- Aim of the task
The data that follows is to be copied exactly, with each image removed.

- Dataset content

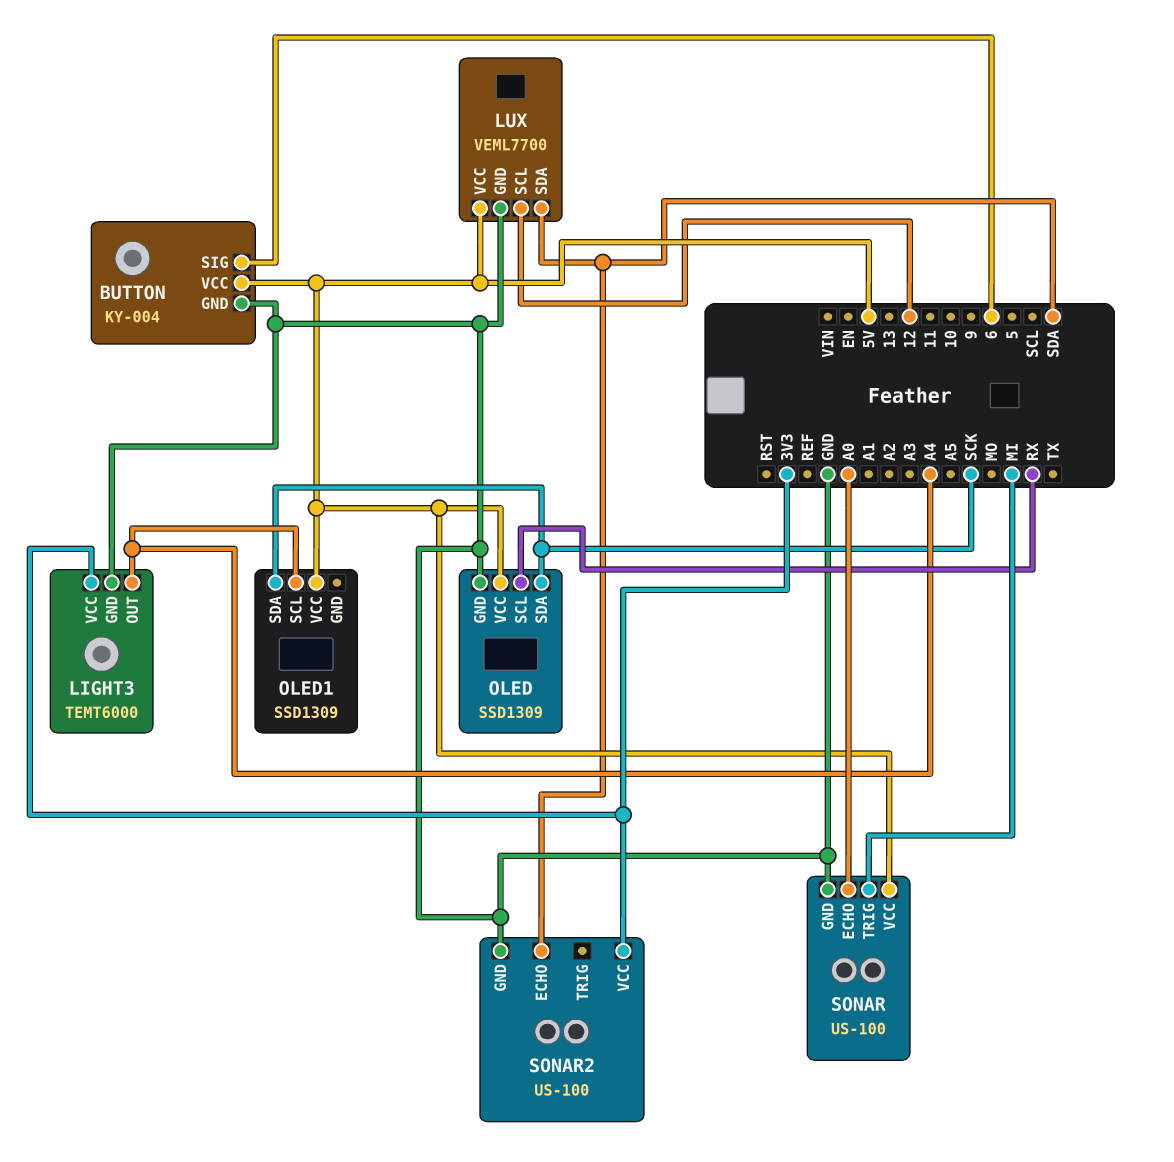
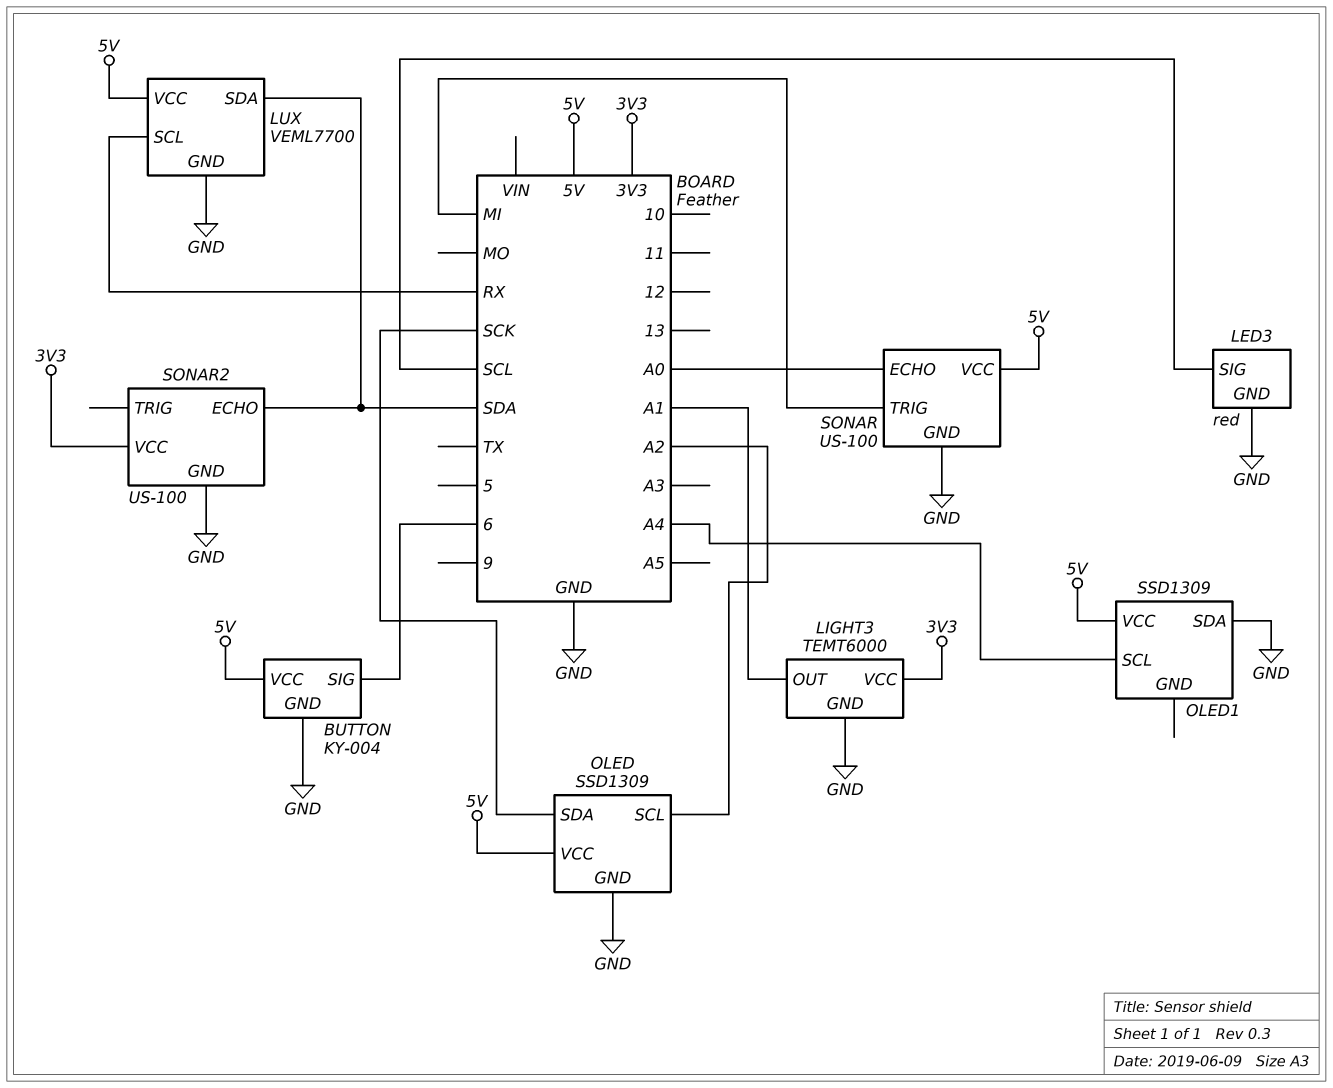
LED3: none -> red
LED3 pin GND: none -> GND
LED3 pin SIG: none -> SCL
LIGHT3 pin OUT: A4 -> A1
LUX pin SCL: 12 -> RX
OLED pin SCL: RX -> A2
OLED1 pin SDA: SCK -> GND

- Reply to the task
LED3: none -> red
LED3 pin GND: none -> GND
LED3 pin SIG: none -> SCL
LIGHT3 pin OUT: A4 -> A1
LUX pin SCL: 12 -> RX
OLED pin SCL: RX -> A2
OLED1 pin SDA: SCK -> GND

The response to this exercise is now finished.